Every entry below must appear again, exactly as written.
:: Material for the task ::
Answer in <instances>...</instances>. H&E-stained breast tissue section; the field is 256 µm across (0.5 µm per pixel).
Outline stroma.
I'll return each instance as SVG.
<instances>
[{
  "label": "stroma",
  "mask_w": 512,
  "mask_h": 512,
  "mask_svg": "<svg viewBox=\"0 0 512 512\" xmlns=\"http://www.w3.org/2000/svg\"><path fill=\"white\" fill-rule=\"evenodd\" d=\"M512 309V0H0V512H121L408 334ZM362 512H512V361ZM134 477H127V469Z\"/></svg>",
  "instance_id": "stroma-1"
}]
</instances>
:::
▶ _Final answer_
Answer in <instances>...</instances>. H&E-stained breast tissue section; the field is 256 µm across (0.5 µm per pixel).
Outline stroma.
I'll return each instance as SVG.
<instances>
[{
  "label": "stroma",
  "mask_w": 512,
  "mask_h": 512,
  "mask_svg": "<svg viewBox=\"0 0 512 512\" xmlns=\"http://www.w3.org/2000/svg\"><path fill=\"white\" fill-rule=\"evenodd\" d=\"M512 309V0H0V512H121L408 334ZM362 512H512V361ZM134 477H127V469Z\"/></svg>",
  "instance_id": "stroma-1"
}]
</instances>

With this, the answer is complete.